> _Data to examine_
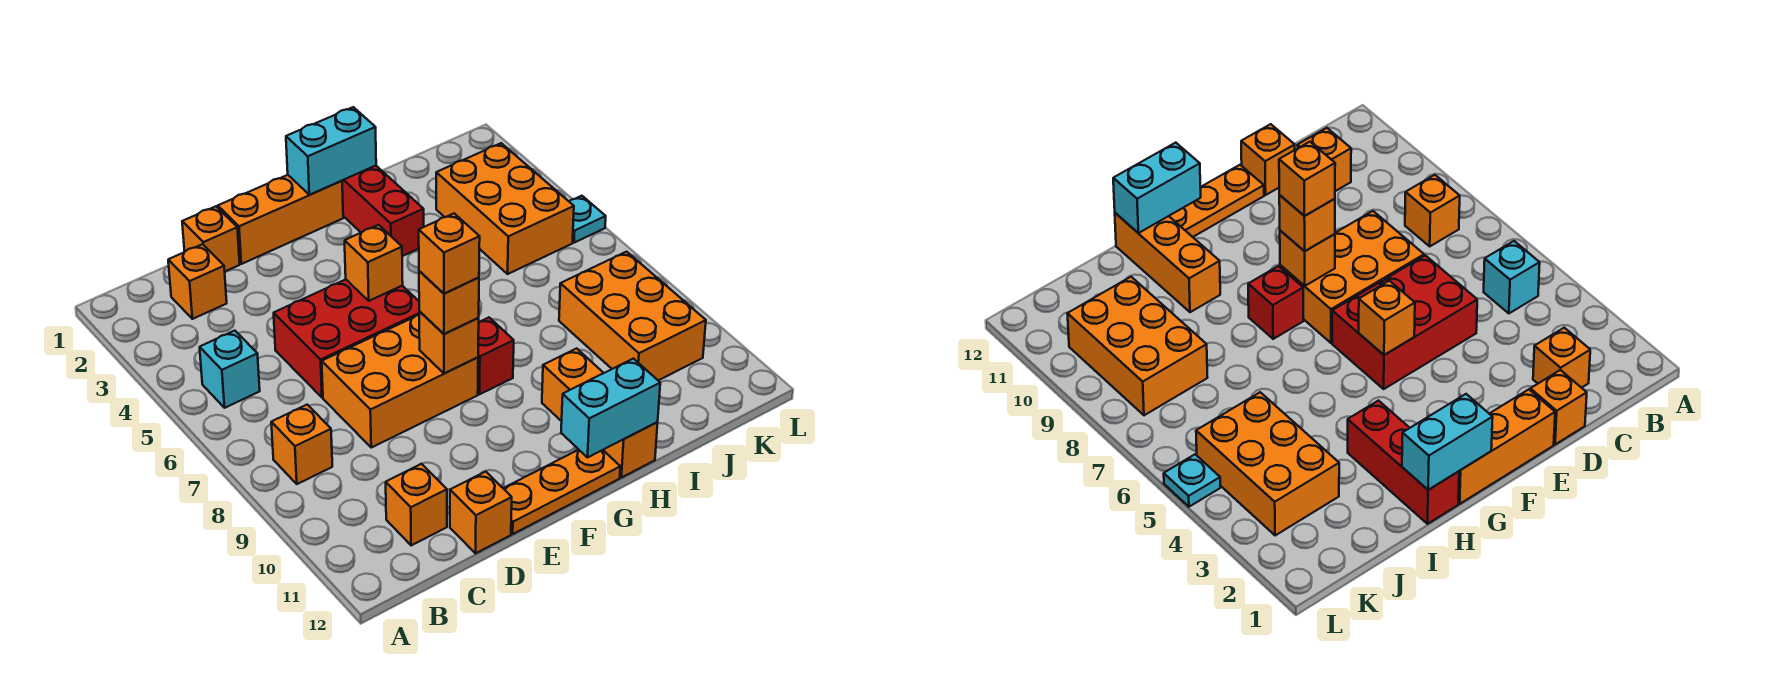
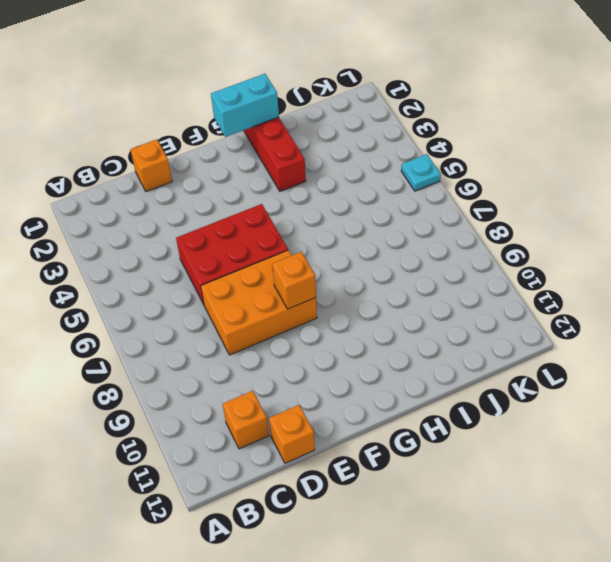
none -> cyan brick B5 level 1
none -> orange brick B8 level 1
none -> orange brick C2 level 1

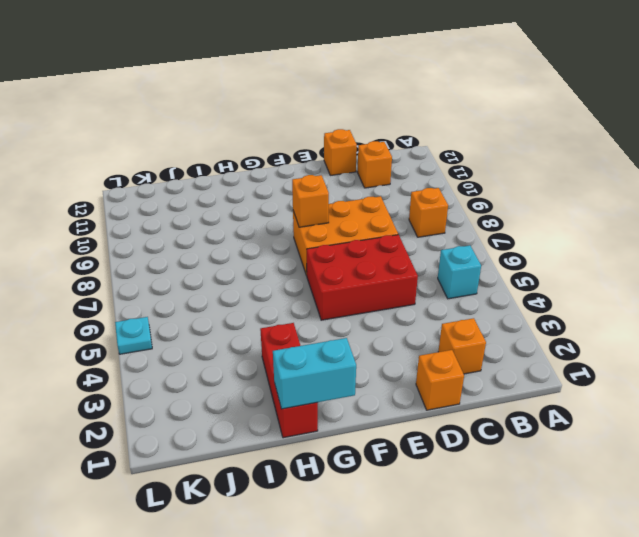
none -> orange brick E1:G1 level 1
none -> orange plate E12:G12 level 1
none -> red brick G8 level 1

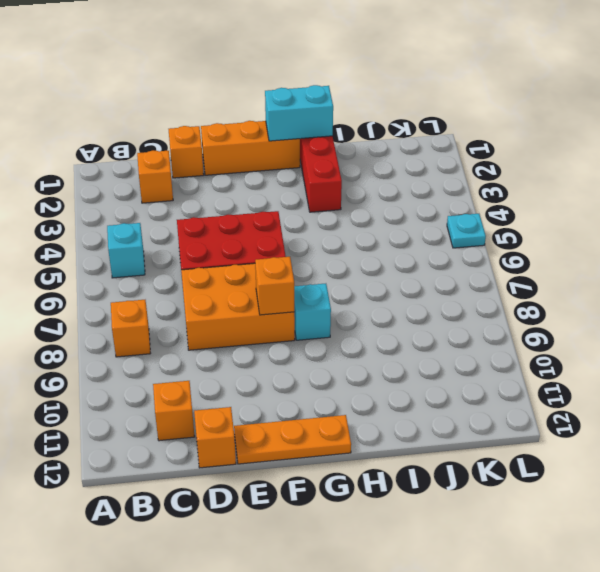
cyan brick G8 level 1 -> red brick G8 level 1
none -> orange brick H10:H12 level 1
none -> orange brick J3:K5 level 1
none -> orange brick J8:K10 level 1

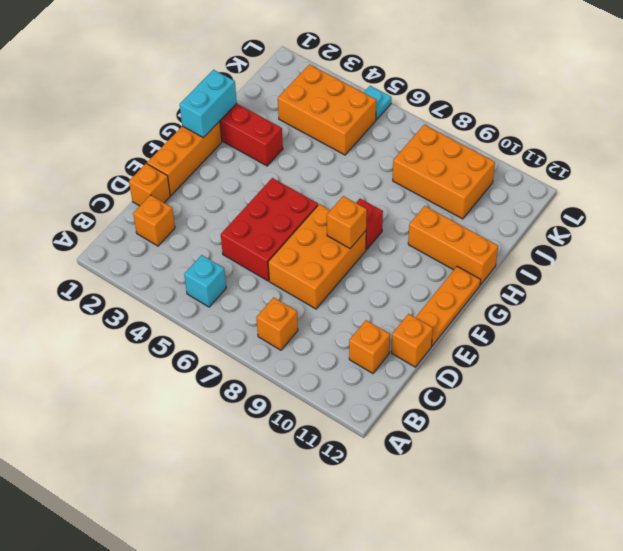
none -> orange brick F5 level 2
none -> cyan brick G12:H12 level 2
none -> orange brick F8 level 3

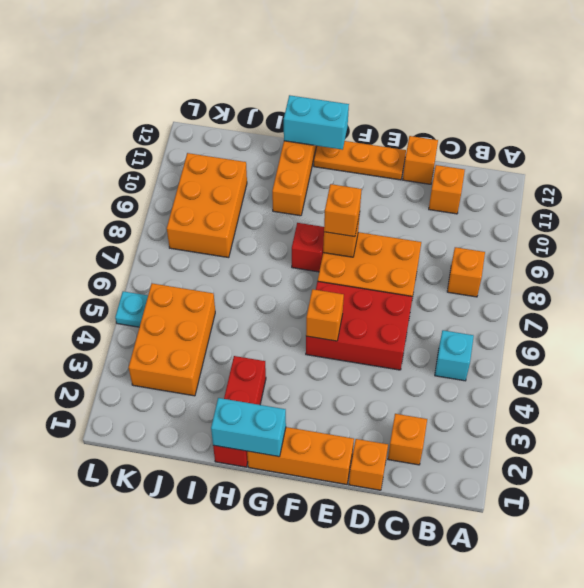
none -> orange brick F8 level 4

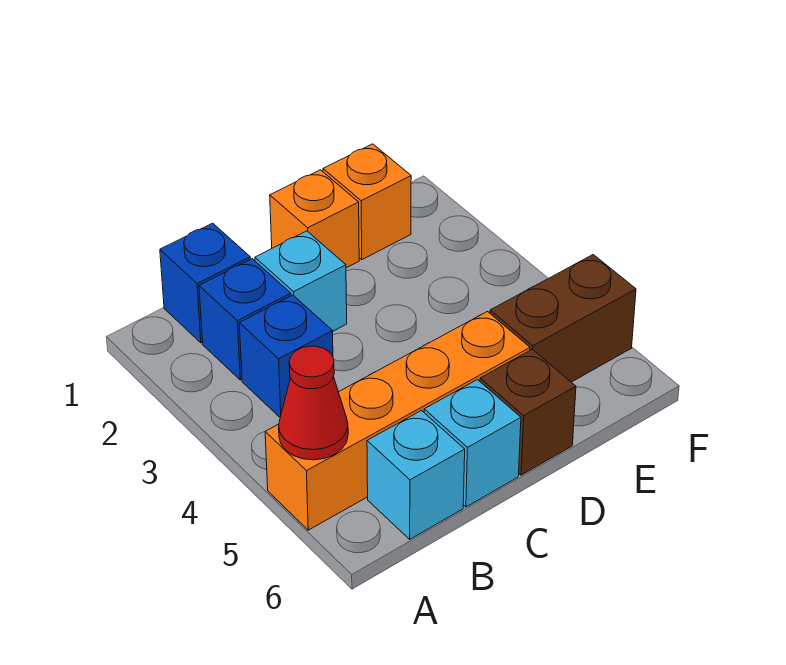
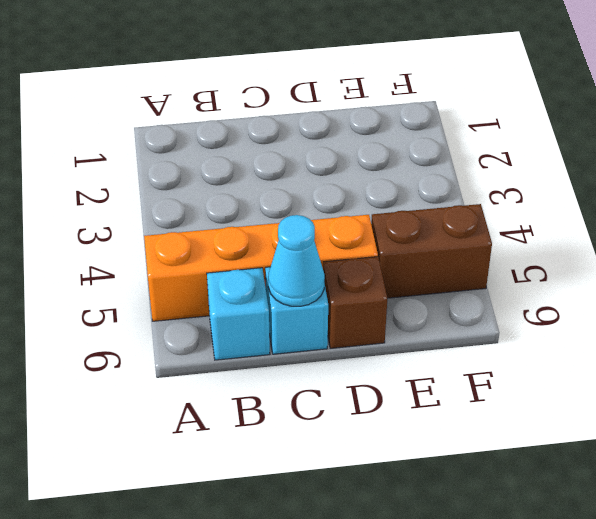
cyan cone C6 level 2 -> none
none -> blue brick B1 level 1
none -> blue brick B2 level 1
none -> blue brick B3 level 1

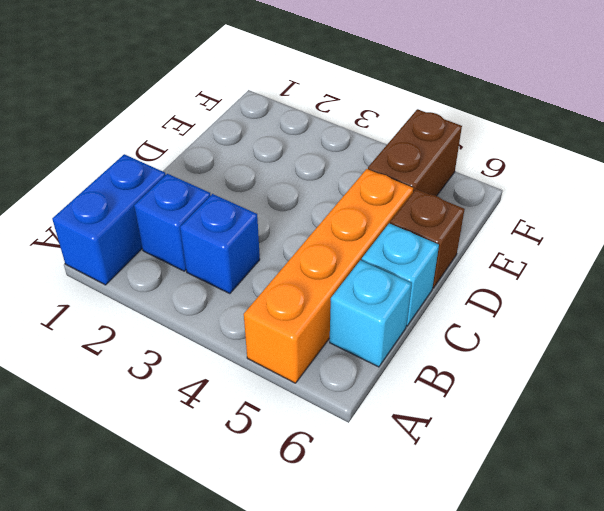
blue brick A1:B1 level 1 -> blue brick B1 level 1
none -> cyan brick C2 level 1
none -> orange brick D1 level 1
none -> orange brick E1 level 1

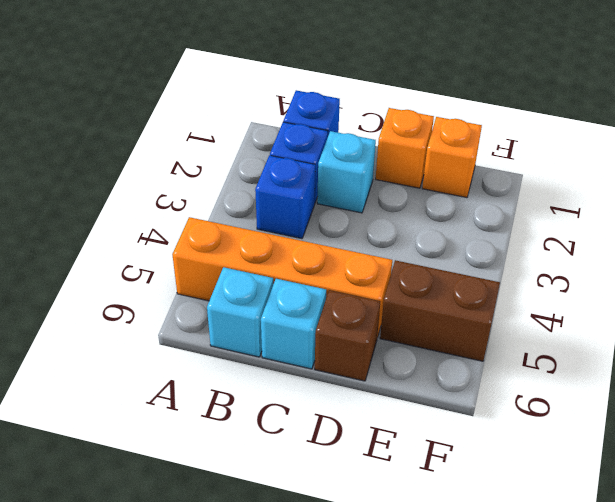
none -> red cone A5 level 2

> _Task prompt_
Make an exact copy of all entries above, dropping the images.

> _Answer area_
none -> cyan brick B5 level 1
none -> orange brick B8 level 1
none -> orange brick C2 level 1

none -> orange brick E1:G1 level 1
none -> orange plate E12:G12 level 1
none -> red brick G8 level 1

cyan brick G8 level 1 -> red brick G8 level 1
none -> orange brick H10:H12 level 1
none -> orange brick J3:K5 level 1
none -> orange brick J8:K10 level 1

none -> orange brick F5 level 2
none -> cyan brick G12:H12 level 2
none -> orange brick F8 level 3

none -> orange brick F8 level 4

cyan cone C6 level 2 -> none
none -> blue brick B1 level 1
none -> blue brick B2 level 1
none -> blue brick B3 level 1

blue brick A1:B1 level 1 -> blue brick B1 level 1
none -> cyan brick C2 level 1
none -> orange brick D1 level 1
none -> orange brick E1 level 1

none -> red cone A5 level 2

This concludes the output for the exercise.